# TASK DESCRIPTION:
Leaving out the images, transcribe every record below exactly.
____ GIVEN RECORDS
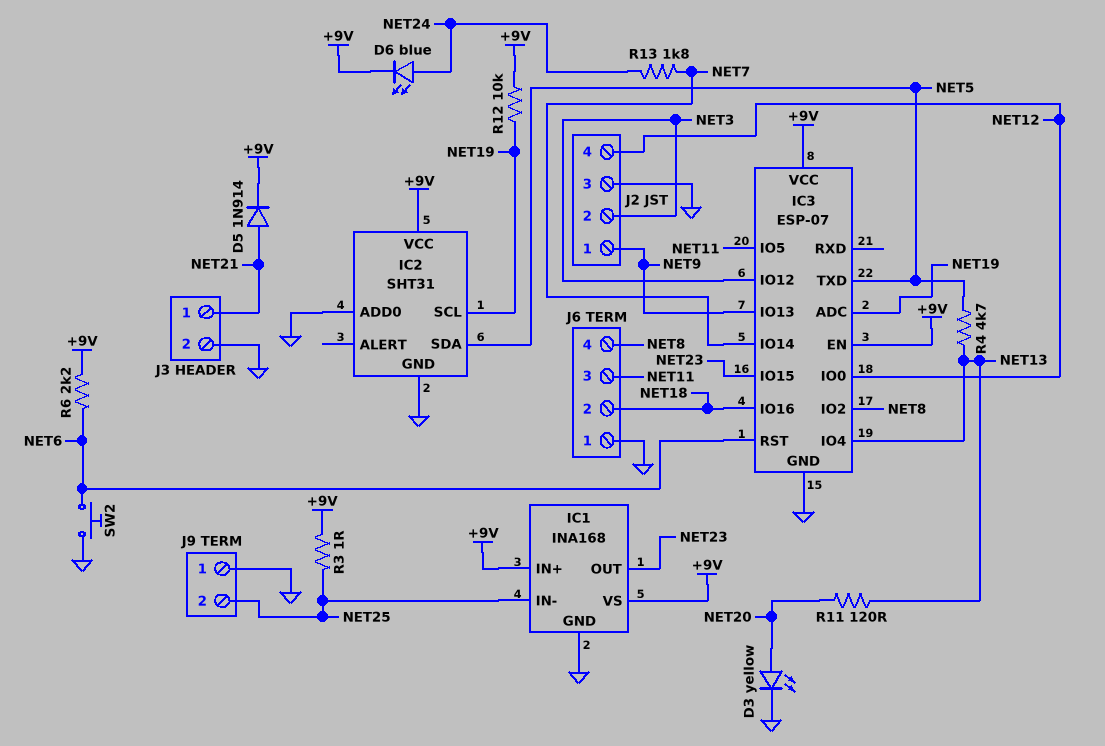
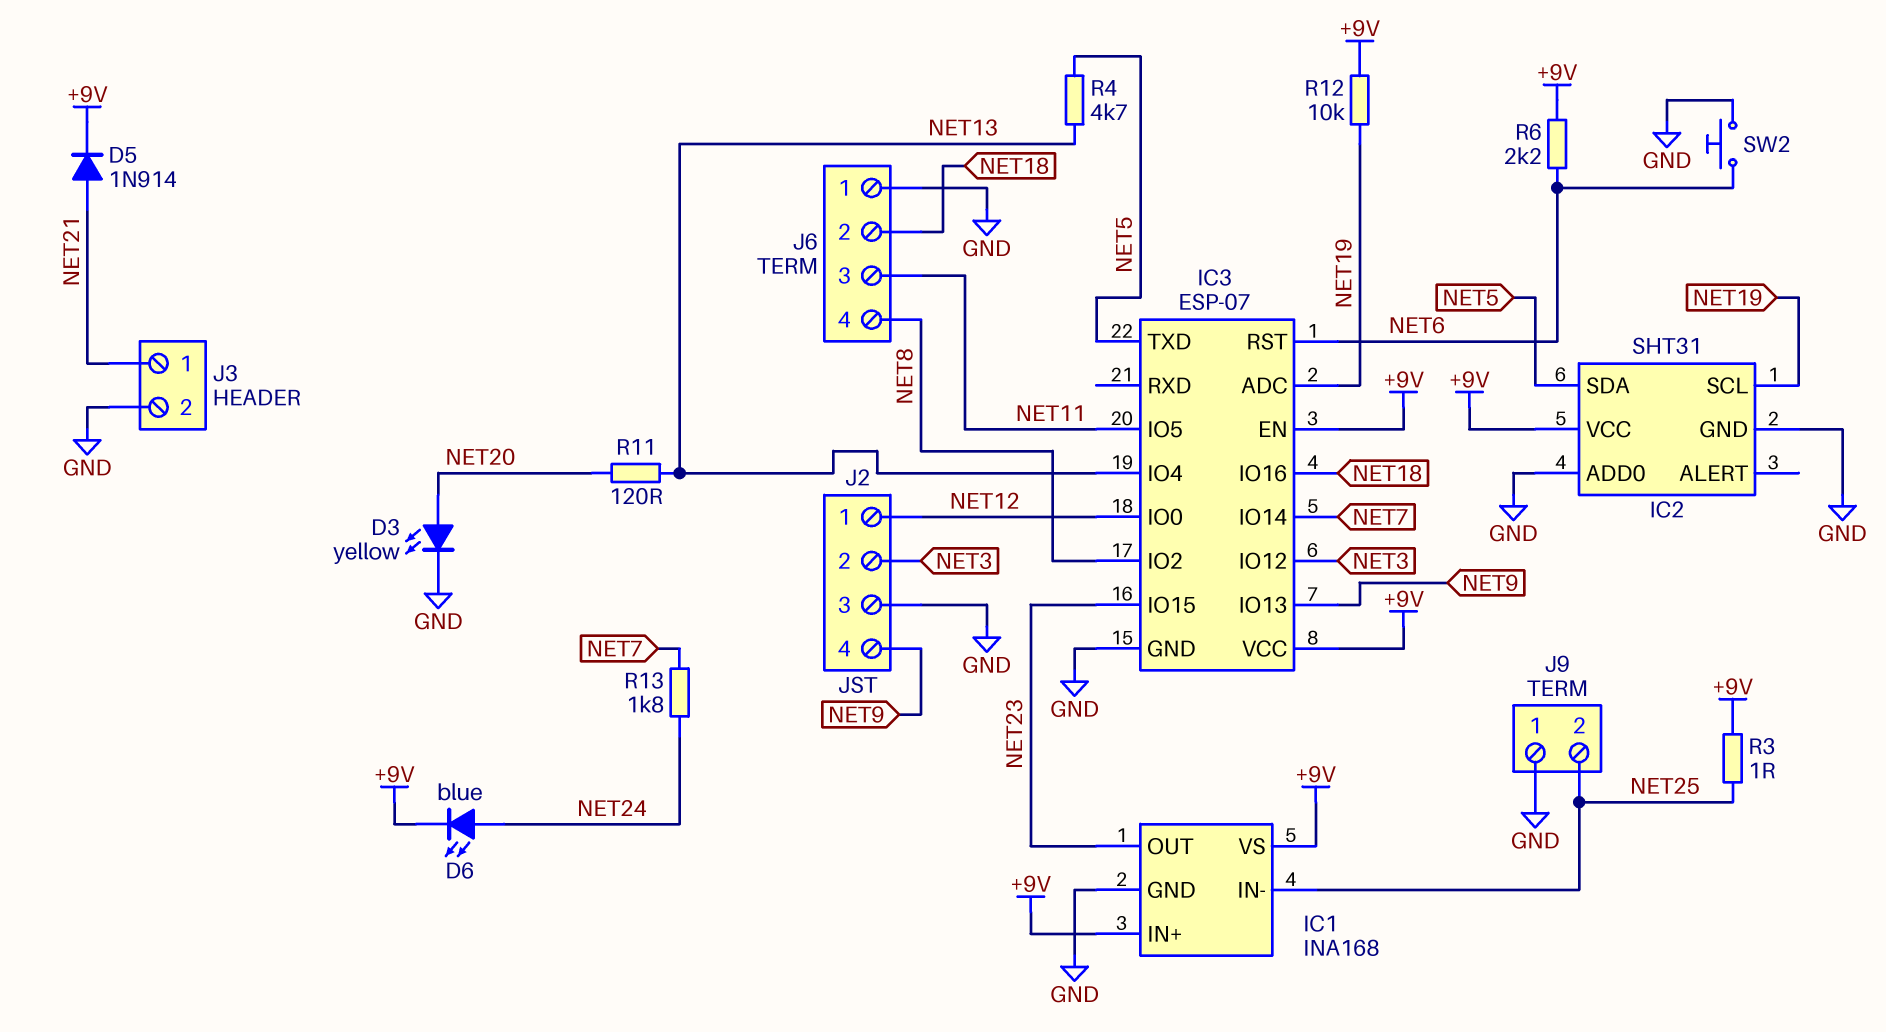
J2 pin 1: NET9 -> NET12
J2 pin 4: NET12 -> NET9

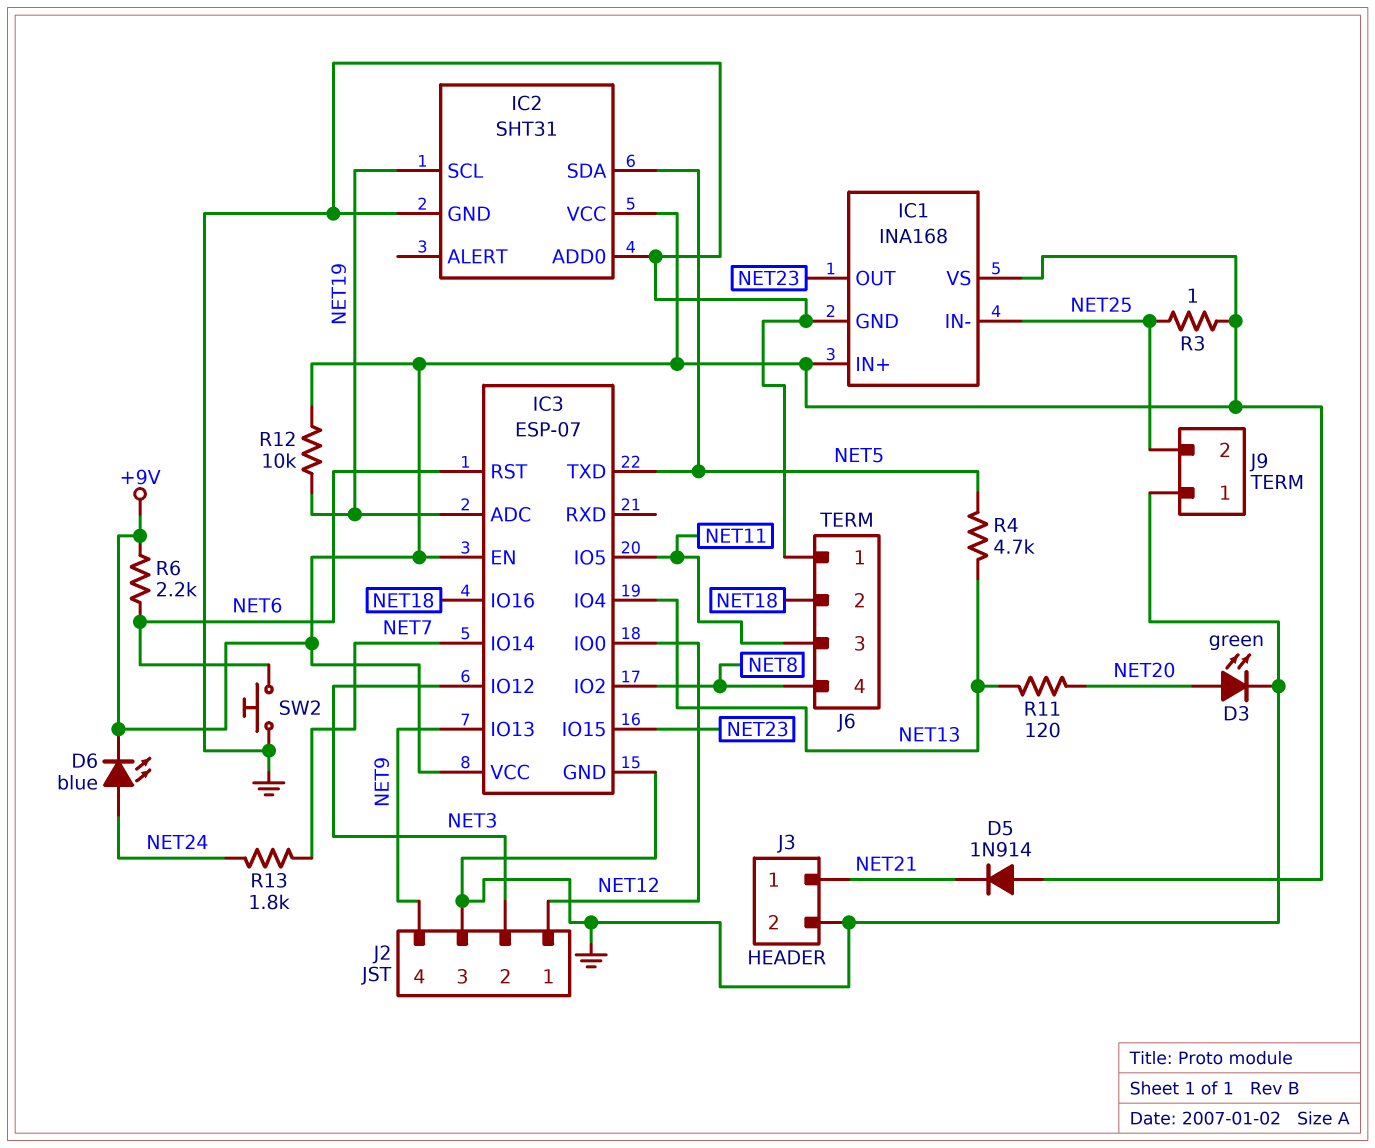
D3: LED yellow (A NET20, K GND) -> LED green (A NET20, K GND)
D5: diode 1N914 (A NET21, K +9V) -> diode 1N914 (A +9V, K NET21)

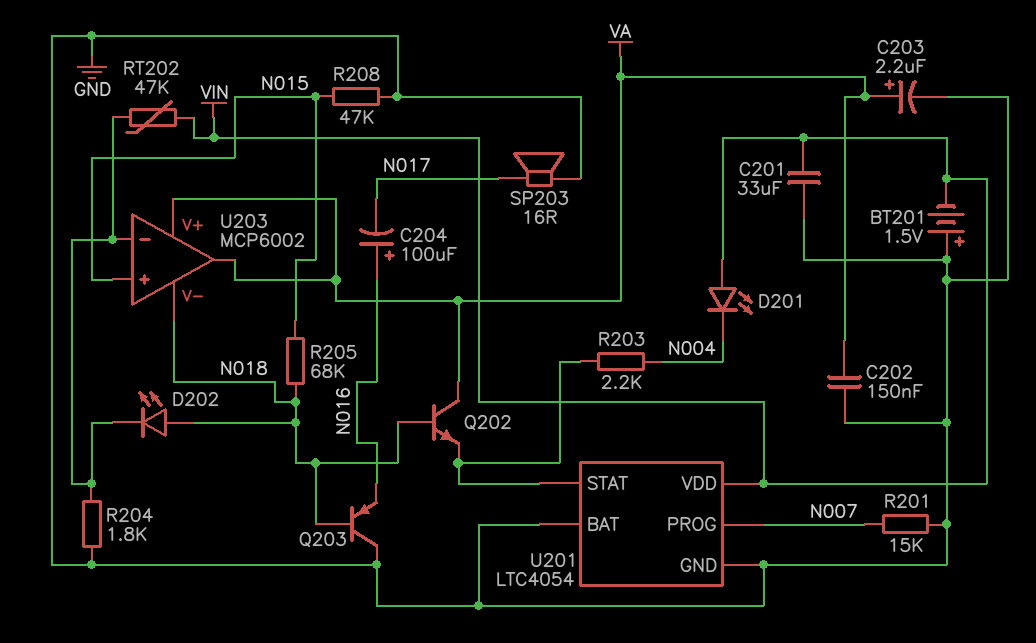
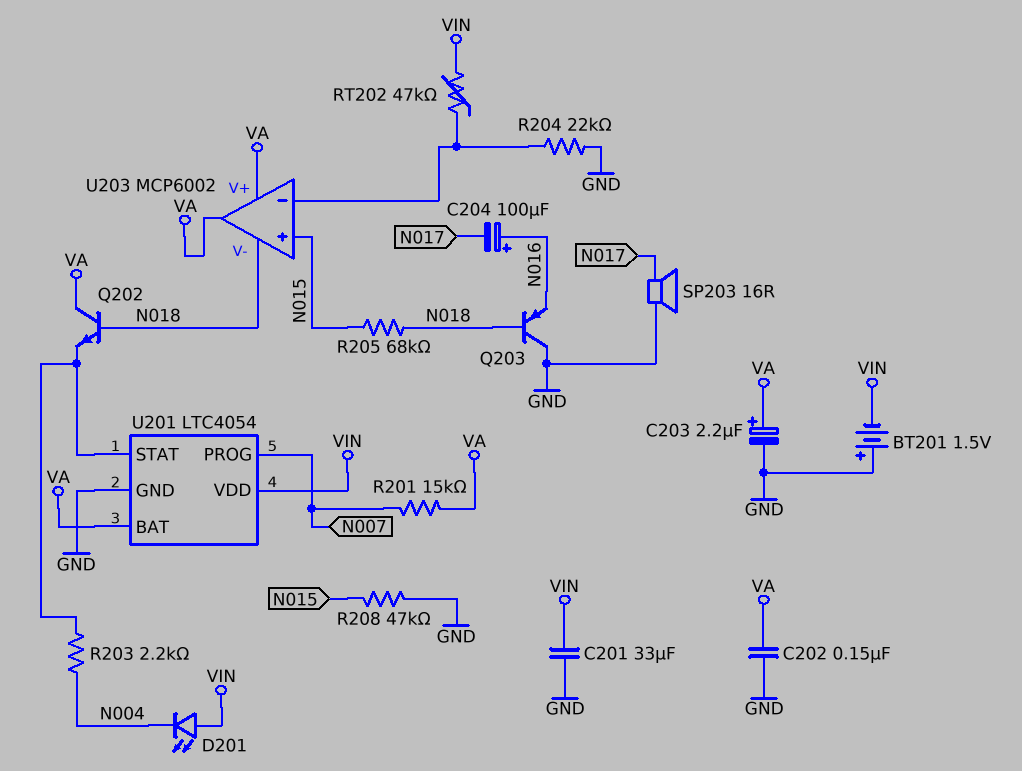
D202: LED (A N018, K U203/in-) -> none
R201: 15k (GND, N007) -> 15k (N007, VA)
R204: 1.8k (GND, U203/in-) -> 22k (GND, U203/in-)
U201 pin BAT: GND -> VA

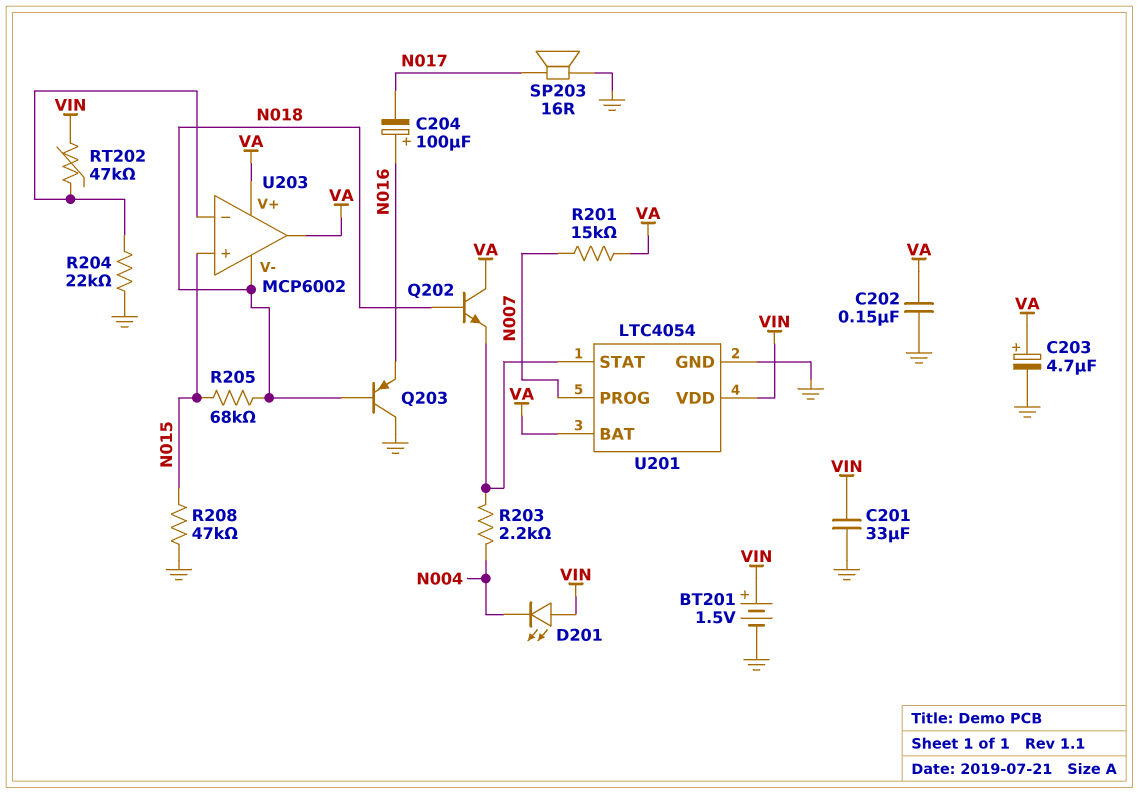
BT201: 1.5V (plus GND, minus VIN) -> 1.5V (plus VIN, minus GND)
C203: 2.2uF (plus VA, minus GND) -> 4.7uF (plus VA, minus GND)

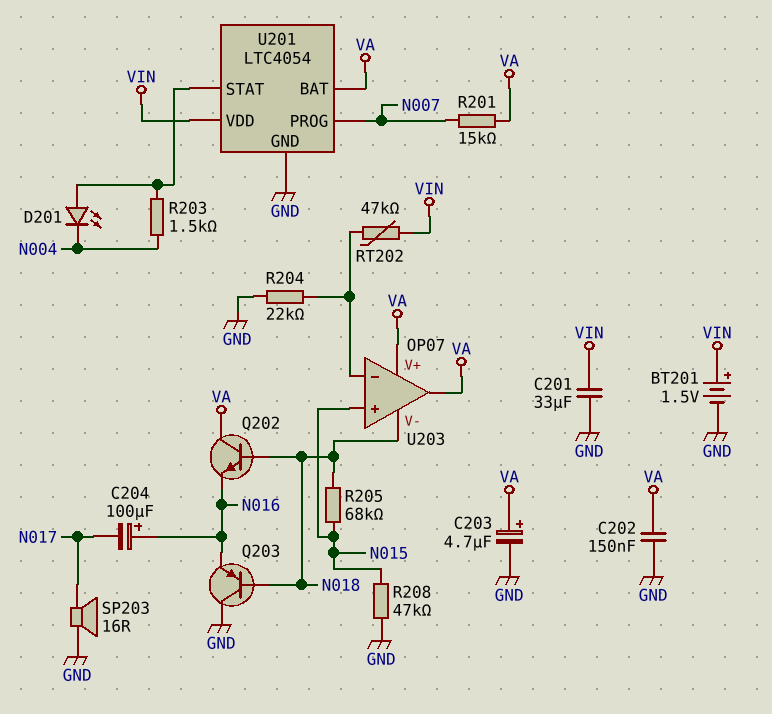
D201: LED (A VIN, K N004) -> LED (A U201/STAT, K N004)
Q202: NPN (B N018, C VA, E U201/STAT) -> NPN (B N018, C VA, E N016)
R203: 2.2k (N004, U201/STAT) -> 1.5k (N004, U201/STAT)
U203: MCP6002 -> OP07

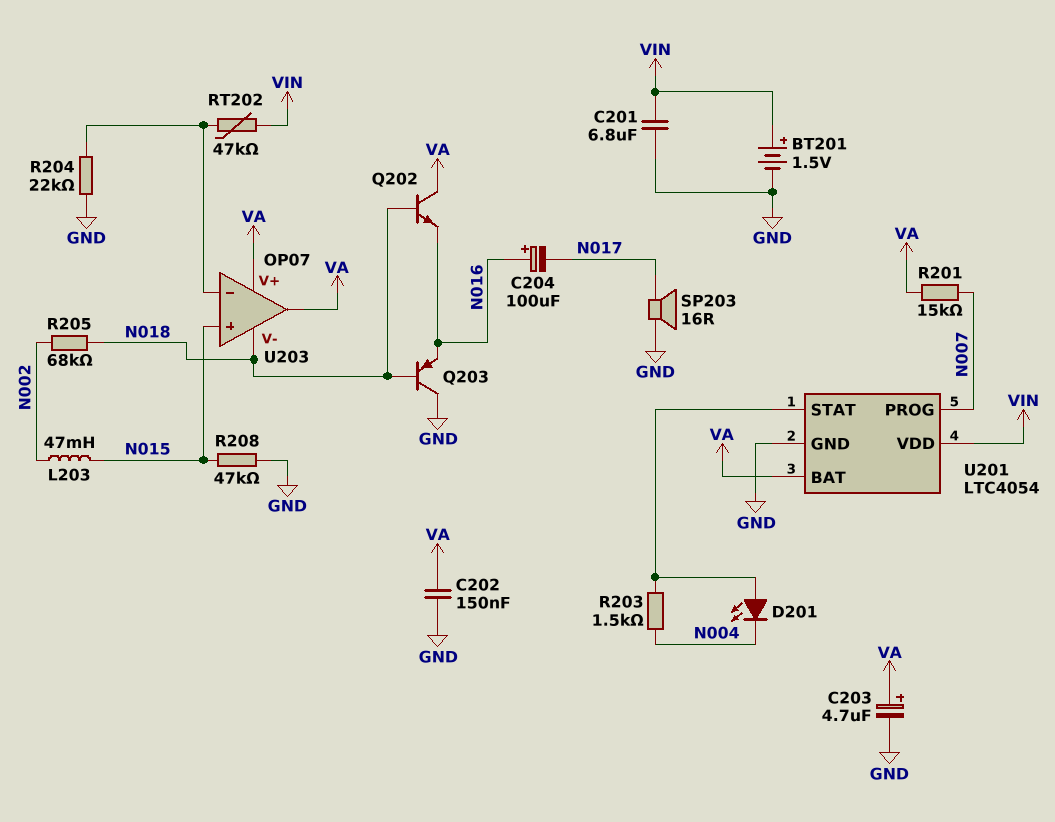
C201: 33uF (GND, VIN) -> 6.8uF (GND, VIN)
L203: none -> 47mH (N002, N015)
R205: 68k (N015, N018) -> 68k (N002, N018)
________
# FINISHED EXERCISE:
J2 pin 1: NET9 -> NET12
J2 pin 4: NET12 -> NET9

D3: LED yellow (A NET20, K GND) -> LED green (A NET20, K GND)
D5: diode 1N914 (A NET21, K +9V) -> diode 1N914 (A +9V, K NET21)

D202: LED (A N018, K U203/in-) -> none
R201: 15k (GND, N007) -> 15k (N007, VA)
R204: 1.8k (GND, U203/in-) -> 22k (GND, U203/in-)
U201 pin BAT: GND -> VA

BT201: 1.5V (plus GND, minus VIN) -> 1.5V (plus VIN, minus GND)
C203: 2.2uF (plus VA, minus GND) -> 4.7uF (plus VA, minus GND)

D201: LED (A VIN, K N004) -> LED (A U201/STAT, K N004)
Q202: NPN (B N018, C VA, E U201/STAT) -> NPN (B N018, C VA, E N016)
R203: 2.2k (N004, U201/STAT) -> 1.5k (N004, U201/STAT)
U203: MCP6002 -> OP07

C201: 33uF (GND, VIN) -> 6.8uF (GND, VIN)
L203: none -> 47mH (N002, N015)
R205: 68k (N015, N018) -> 68k (N002, N018)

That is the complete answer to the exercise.